• Directions for this task
What you return must match, exactly, the lines running from the one containing "black star: (157, 299) -> (175, 274), moved" to the end of the data, both included, and must contain no pictures.

= = = = =

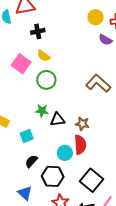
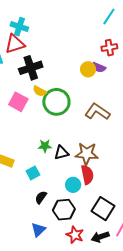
yellow circle: (95, 17) -> (88, 69), moved
black cross: (38, 31) -> (31, 68), size x1.6
green circle: (46, 80) -> (56, 102), moved, size x1.4
brown star: (82, 124) -> (87, 154), size x1.6
blue triangle: (25, 193) -> (38, 230), turned 42

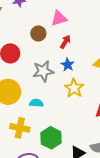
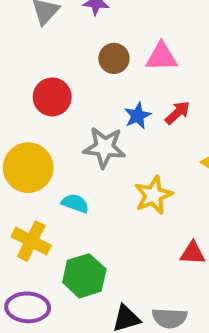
brown circle: (38, 33) -> (114, 58), moved
red arrow: (65, 42) -> (177, 113), moved
blue star: (68, 65) -> (138, 116), moved

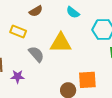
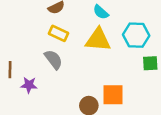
yellow rectangle: (18, 31) -> (59, 33), moved
yellow triangle: (61, 43) -> (98, 40), moved

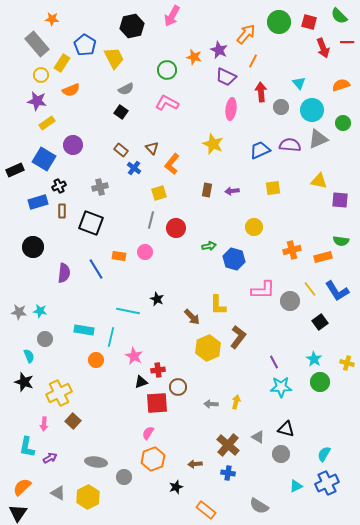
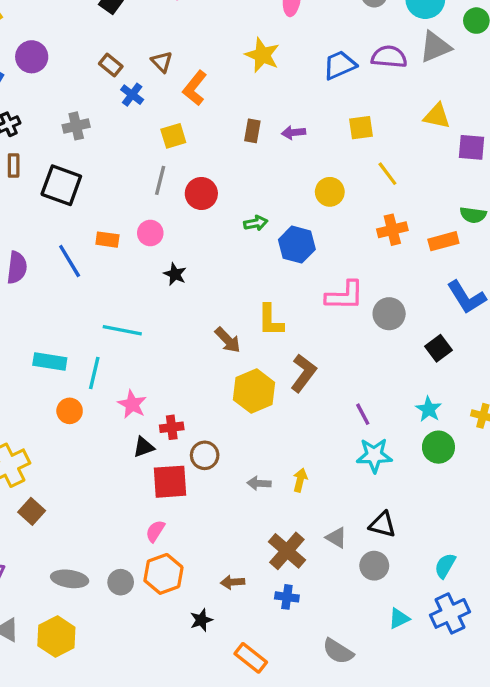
yellow line: (310, 289) -> (387, 174), moved
black star: (157, 299) -> (175, 274), moved
gray circle: (124, 477) -> (121, 582), moved

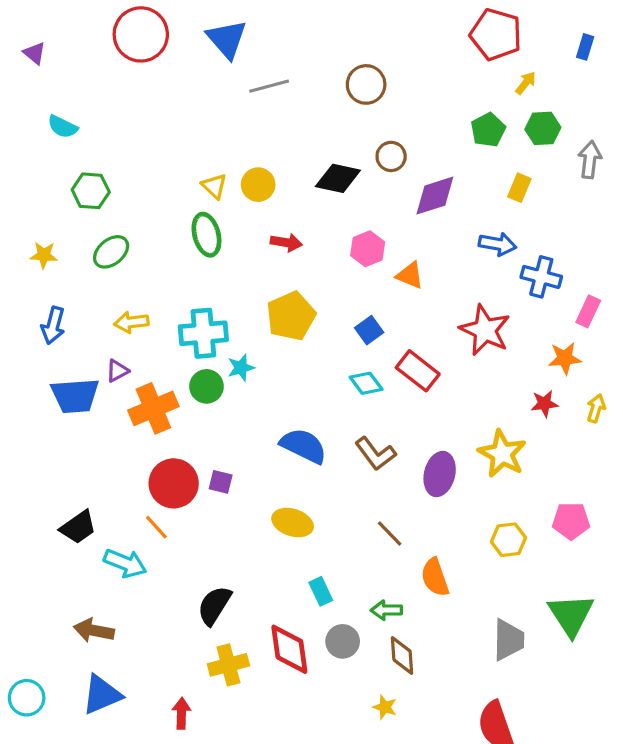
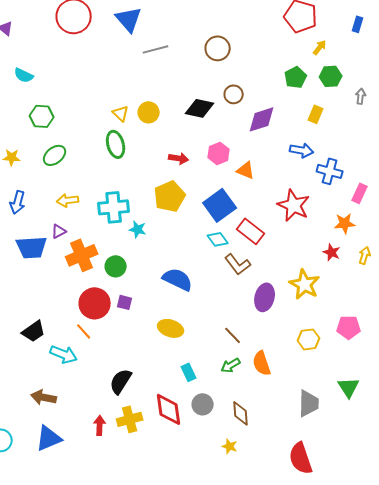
gray arrow: (590, 160) -> (361, 96), size x0.7
red arrow: (286, 242) -> (179, 158), moved
blue square: (369, 330) -> (220, 205), size x1.8
cyan star: (241, 368) -> (138, 229), turned 30
green circle: (206, 386) -> (116, 266), moved
red star: (544, 404) -> (332, 252), turned 30
brown L-shape: (375, 454) -> (238, 264), moved
green arrow: (386, 610) -> (231, 365), moved, turned -30
green triangle: (571, 615) -> (349, 387), size x0.7
red arrow: (181, 713) -> (100, 425), moved

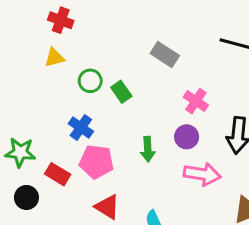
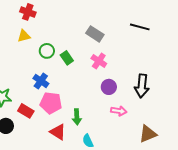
pink cross: (196, 101) -> (99, 61), moved
green arrow: (148, 149) -> (77, 117), moved
pink arrow: (202, 174) -> (119, 111), size x0.7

= = = = =

• Reply
black star: (157, 299) -> (175, 274), moved
gray circle: (124, 477) -> (121, 582), moved

gray arrow: (590, 160) -> (361, 96), size x0.7
red arrow: (286, 242) -> (179, 158), moved
blue square: (369, 330) -> (220, 205), size x1.8
cyan star: (241, 368) -> (138, 229), turned 30
green circle: (206, 386) -> (116, 266), moved
red star: (544, 404) -> (332, 252), turned 30
brown L-shape: (375, 454) -> (238, 264), moved
green arrow: (386, 610) -> (231, 365), moved, turned -30
green triangle: (571, 615) -> (349, 387), size x0.7
red arrow: (181, 713) -> (100, 425), moved

pink cross: (196, 101) -> (99, 61), moved
green arrow: (148, 149) -> (77, 117), moved
pink arrow: (202, 174) -> (119, 111), size x0.7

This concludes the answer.